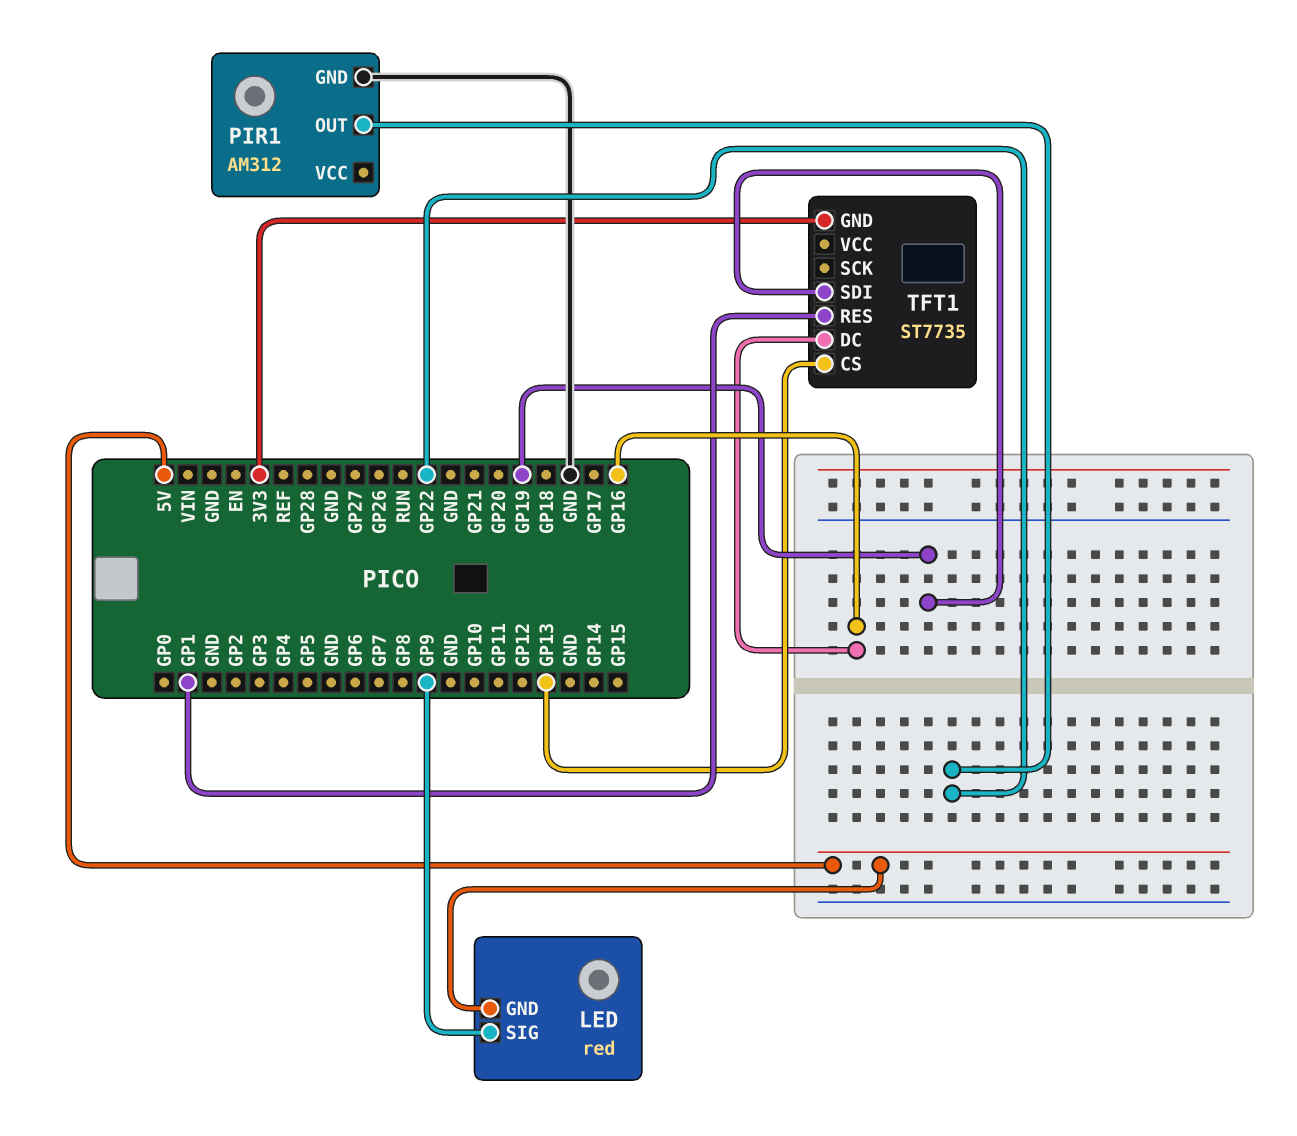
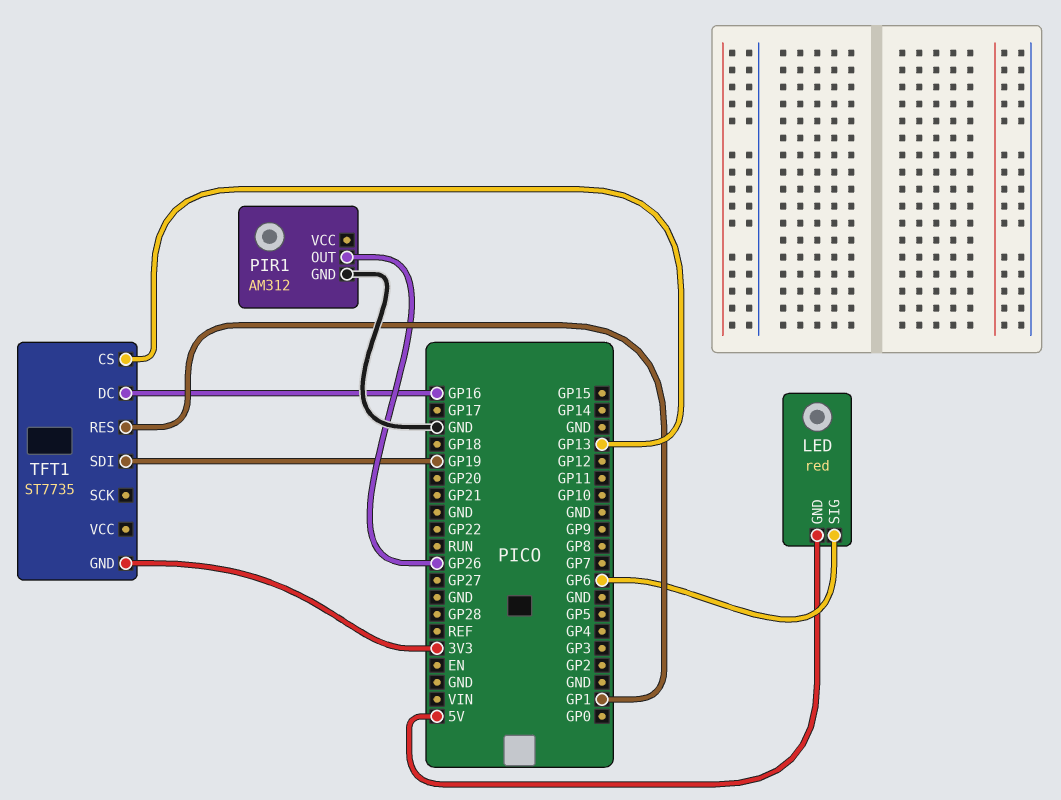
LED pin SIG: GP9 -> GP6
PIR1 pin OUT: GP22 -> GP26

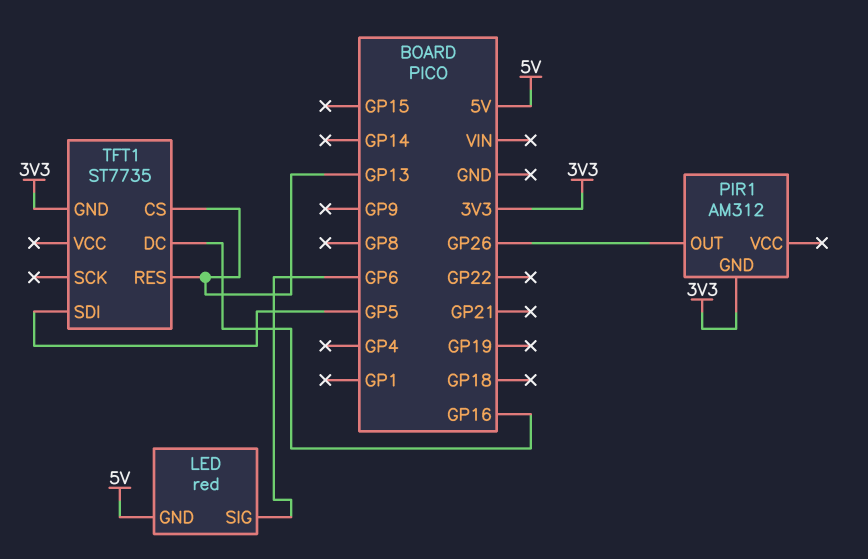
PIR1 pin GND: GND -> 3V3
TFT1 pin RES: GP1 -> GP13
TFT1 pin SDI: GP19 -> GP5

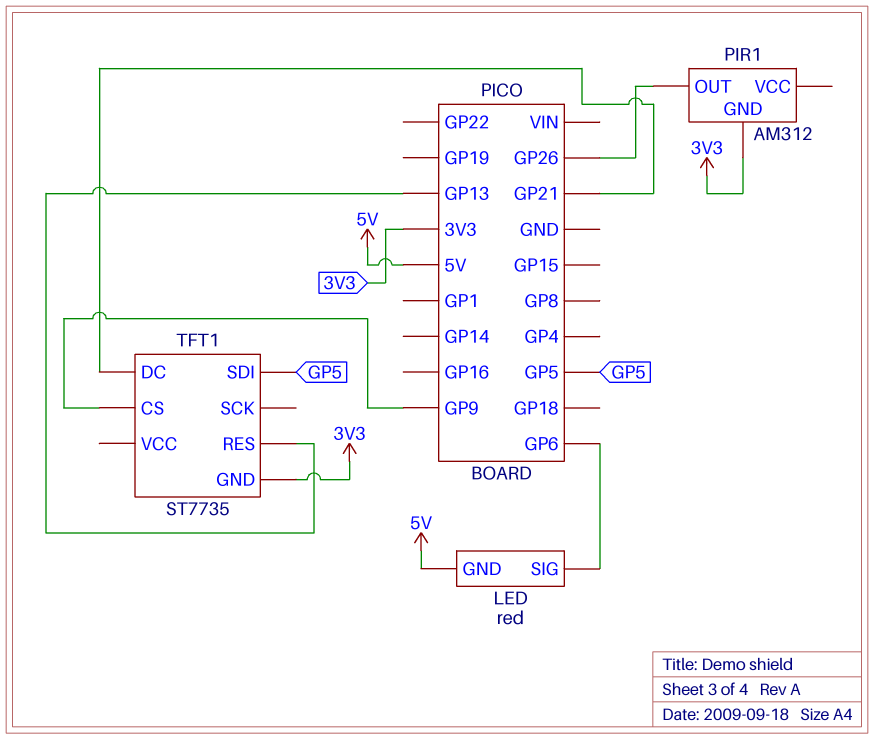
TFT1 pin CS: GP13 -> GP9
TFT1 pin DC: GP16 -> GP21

--

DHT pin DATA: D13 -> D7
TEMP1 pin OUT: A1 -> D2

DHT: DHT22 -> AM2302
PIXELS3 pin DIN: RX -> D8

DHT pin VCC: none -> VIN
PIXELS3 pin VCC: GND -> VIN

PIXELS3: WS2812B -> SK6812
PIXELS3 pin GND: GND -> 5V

■ **WORK ORDER**
Could you restate word for word the lines above, from the one that contains "DHT: DHT22 -> AM2302" through the one that contains "PIXELS3 pin GND: GND -> 5V", and no others?

■ **FINAL ANSWER**
DHT: DHT22 -> AM2302
PIXELS3 pin DIN: RX -> D8

DHT pin VCC: none -> VIN
PIXELS3 pin VCC: GND -> VIN

PIXELS3: WS2812B -> SK6812
PIXELS3 pin GND: GND -> 5V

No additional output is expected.